▶ [WHAT THE TASK REQUIRES]
Print exactly the lines below between the line holding "C1: 22nF (+5V, GND) -> 33nF (+5V, GND)" and the line holding "R9: 3.9k (+5V, U1/PA5) -> 3.9k (J6/3, U1/PA5)", inclusive, and nothing more.
*** Opening of THE DATA ***
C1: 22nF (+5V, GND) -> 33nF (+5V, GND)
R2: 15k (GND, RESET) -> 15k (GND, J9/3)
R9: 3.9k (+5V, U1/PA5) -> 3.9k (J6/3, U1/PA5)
*** Close of THE DATA ***
*** Opening of THE DATA ***
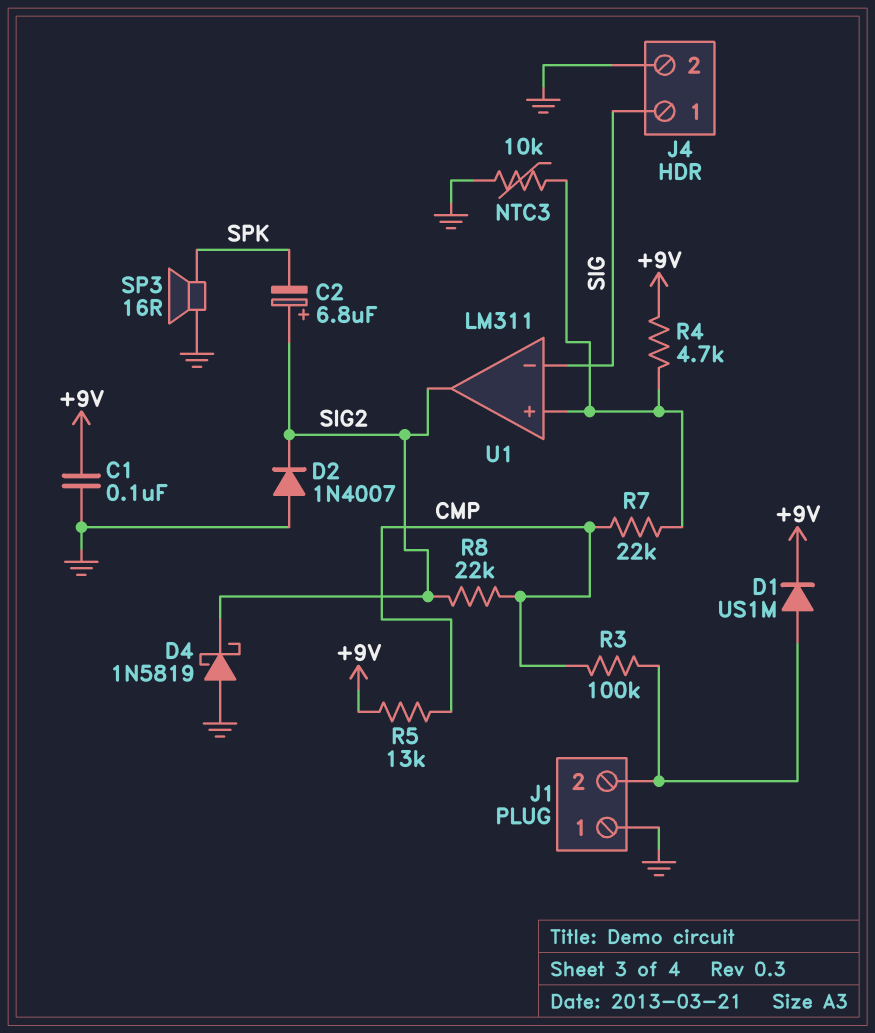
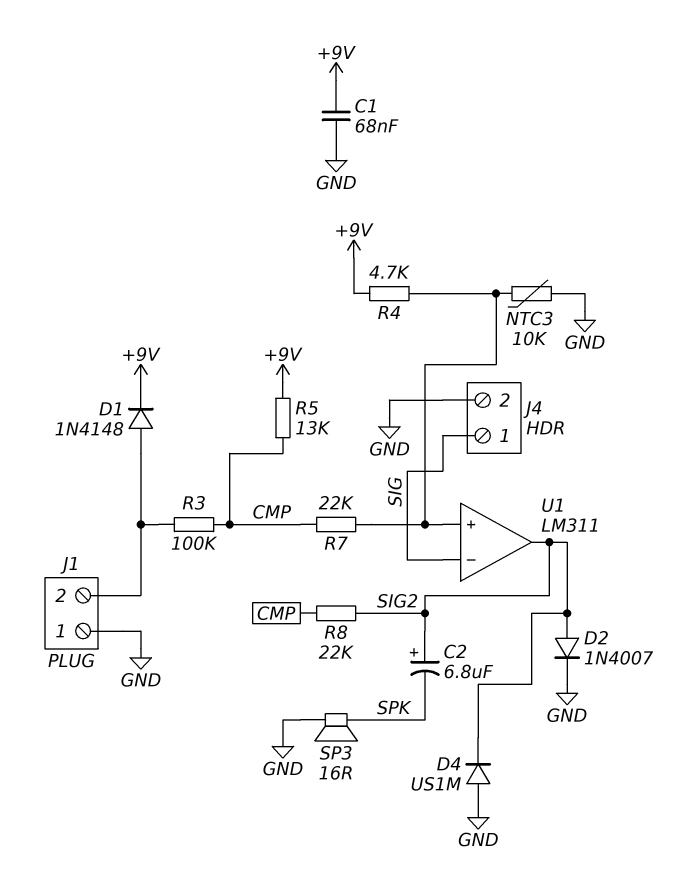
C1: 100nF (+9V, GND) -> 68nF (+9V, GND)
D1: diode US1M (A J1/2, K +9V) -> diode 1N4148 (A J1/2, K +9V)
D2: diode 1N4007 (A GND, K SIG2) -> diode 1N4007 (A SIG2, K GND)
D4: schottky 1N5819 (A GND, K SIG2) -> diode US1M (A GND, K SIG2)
*** Close of THE DATA ***
▶ [ANSWER BELOW]
C1: 22nF (+5V, GND) -> 33nF (+5V, GND)
R2: 15k (GND, RESET) -> 15k (GND, J9/3)
R9: 3.9k (+5V, U1/PA5) -> 3.9k (J6/3, U1/PA5)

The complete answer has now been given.